§ Task goal: Would you repeat each line below exactly, without the pictures?

§ Source material:
+-------+

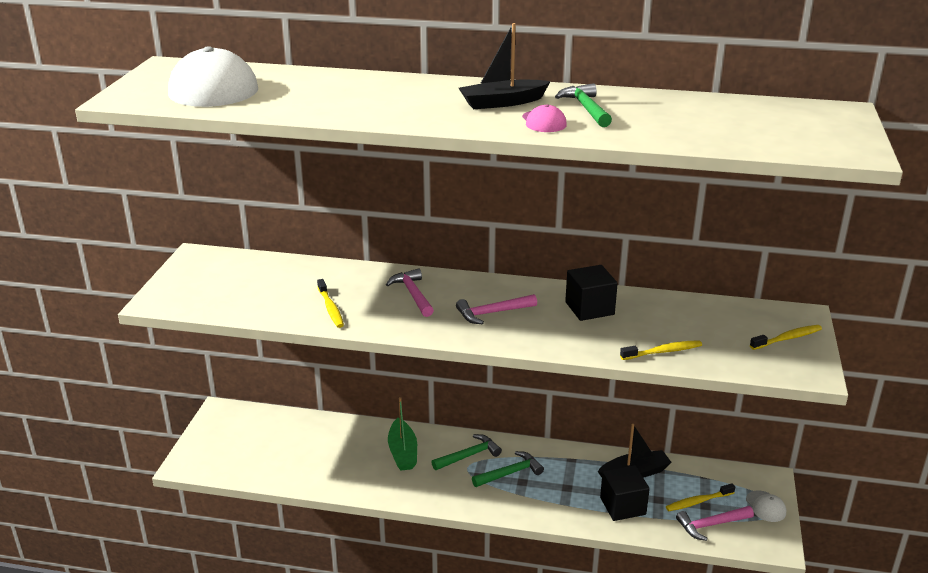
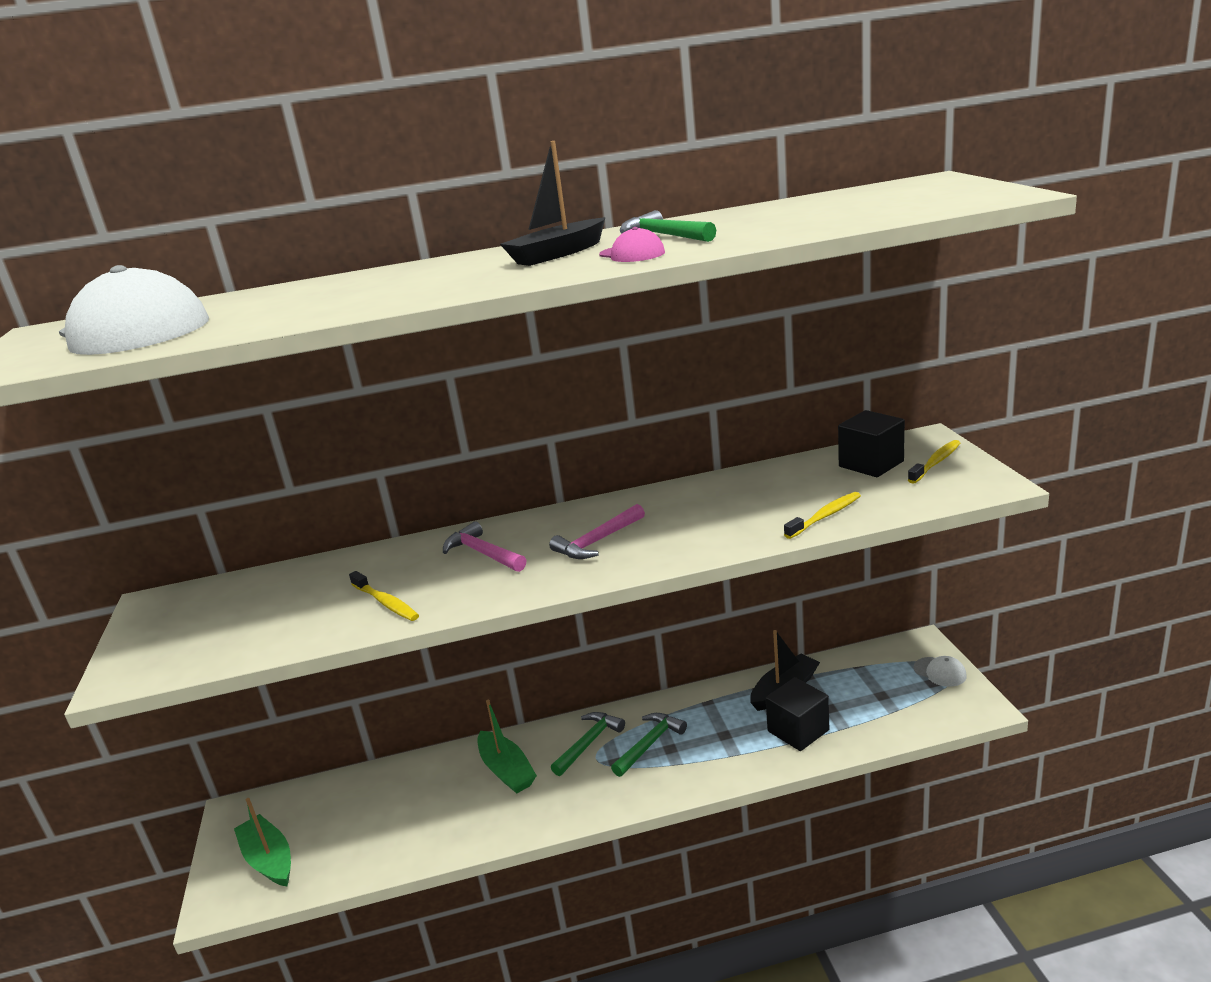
camera: 20 degrees left, 5 degrees down
black cube [565,265,618,321] -> black cube moved to [838,410,905,477]
yellow toothbrush [666,483,735,511] -> none
pink hammer [676,506,754,541] -> none
none -> green boat [234,798,291,886]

+-------+

§ Task answer:
camera: 20 degrees left, 5 degrees down
black cube [565,265,618,321] -> black cube moved to [838,410,905,477]
yellow toothbrush [666,483,735,511] -> none
pink hammer [676,506,754,541] -> none
none -> green boat [234,798,291,886]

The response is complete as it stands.